_What to do_. Each line from the one that has "(583, 430) = (654, 441): blue bowl -> none" through the end of the entries below must be written out exactly; leave out all other lines.

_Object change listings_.
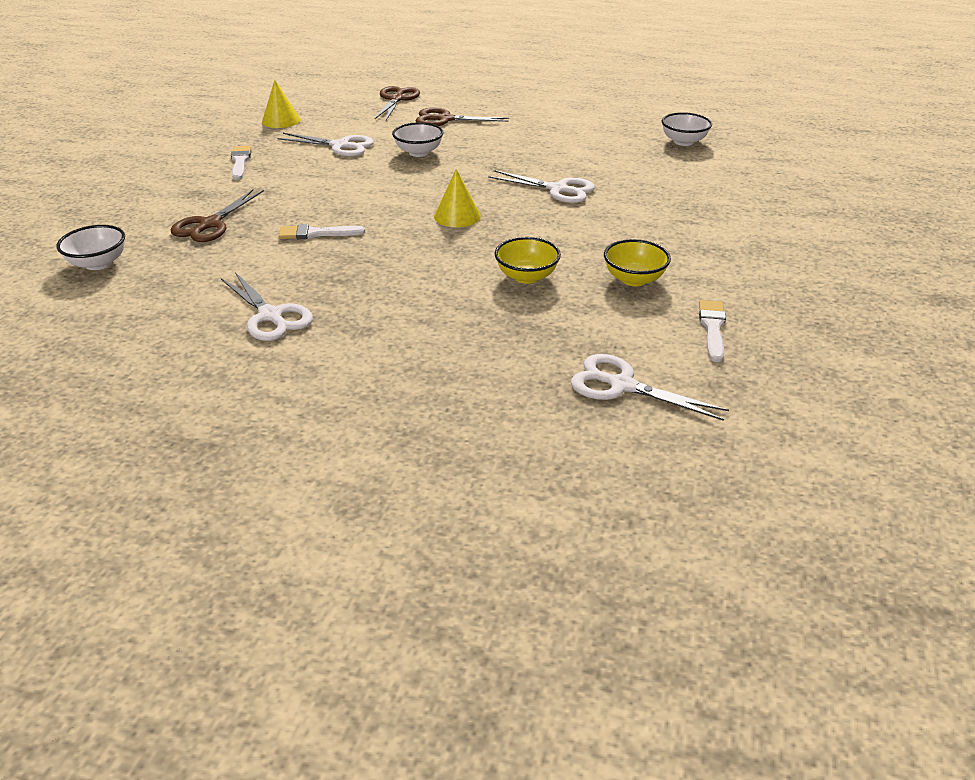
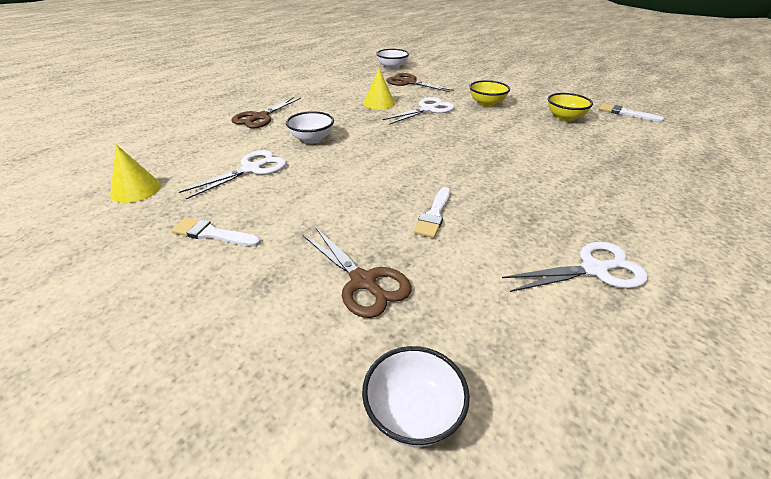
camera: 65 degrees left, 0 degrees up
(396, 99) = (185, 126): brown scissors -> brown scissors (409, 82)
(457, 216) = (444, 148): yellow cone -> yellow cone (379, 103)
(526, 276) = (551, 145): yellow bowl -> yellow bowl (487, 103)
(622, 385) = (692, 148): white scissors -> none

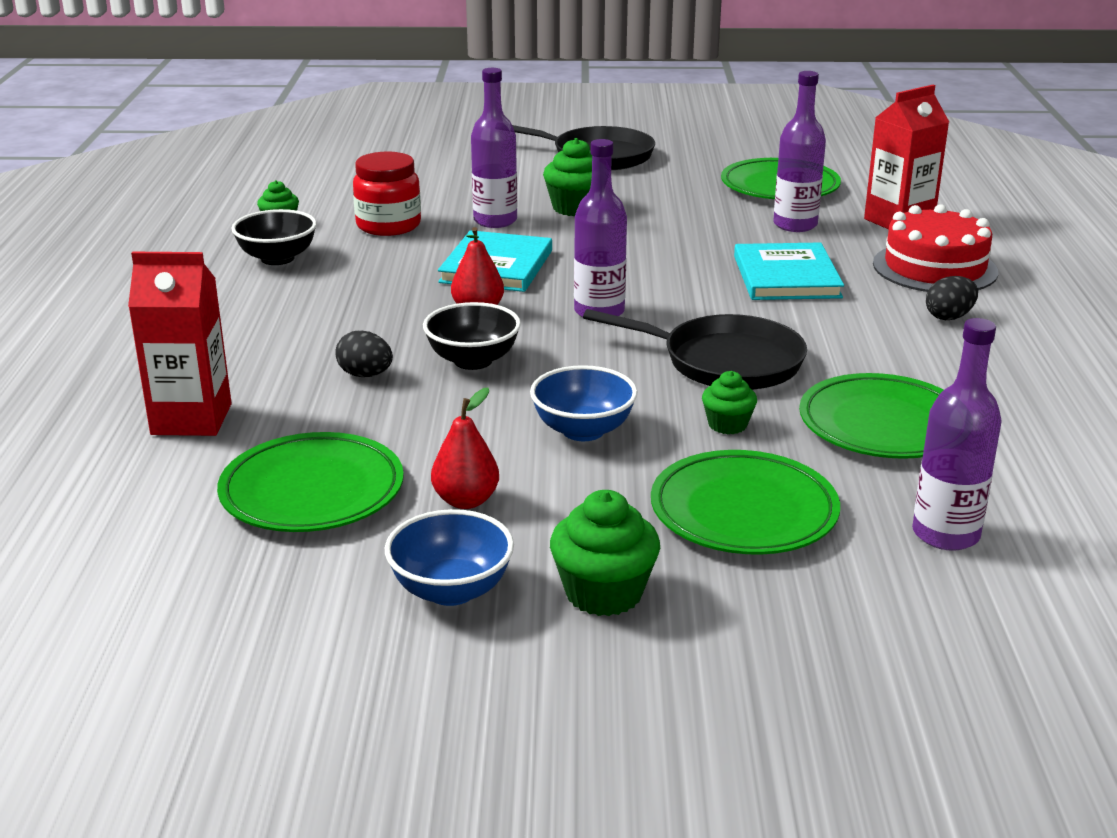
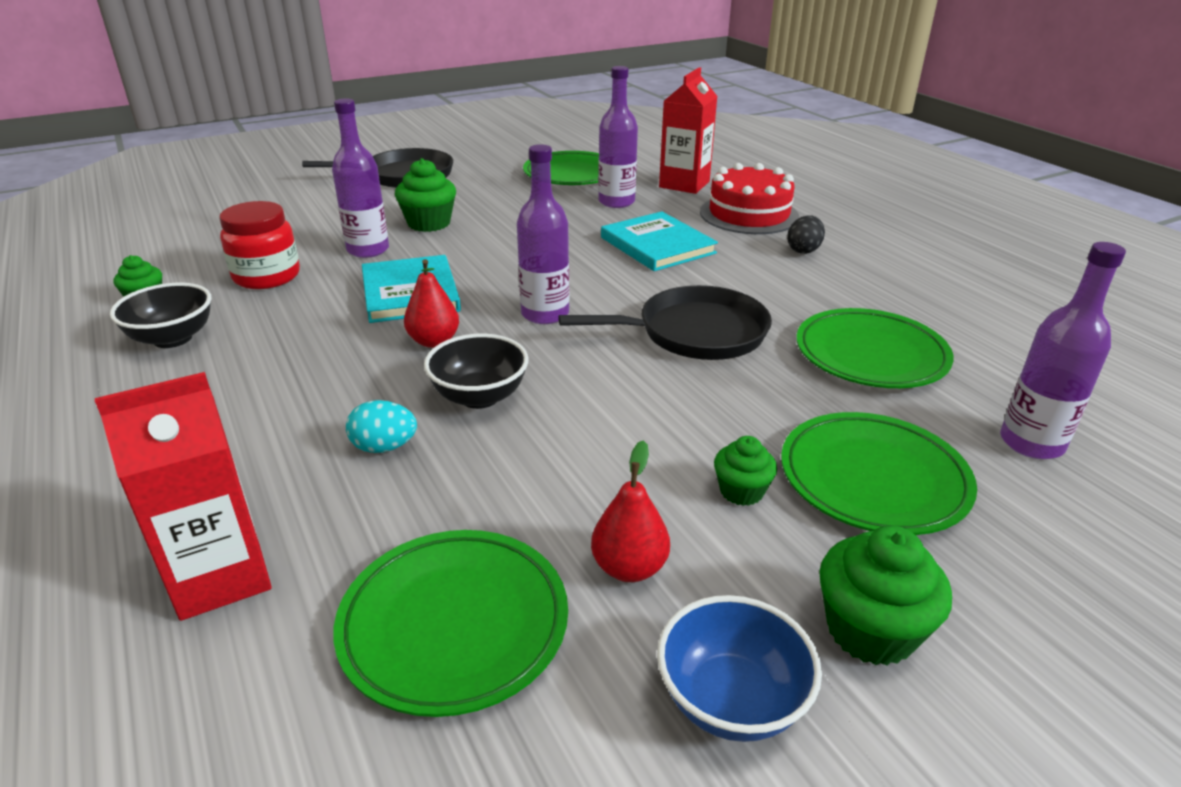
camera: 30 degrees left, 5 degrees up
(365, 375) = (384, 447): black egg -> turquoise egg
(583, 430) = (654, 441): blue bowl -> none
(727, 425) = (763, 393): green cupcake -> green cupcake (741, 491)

_Task answer_.
(583, 430) = (654, 441): blue bowl -> none
(727, 425) = (763, 393): green cupcake -> green cupcake (741, 491)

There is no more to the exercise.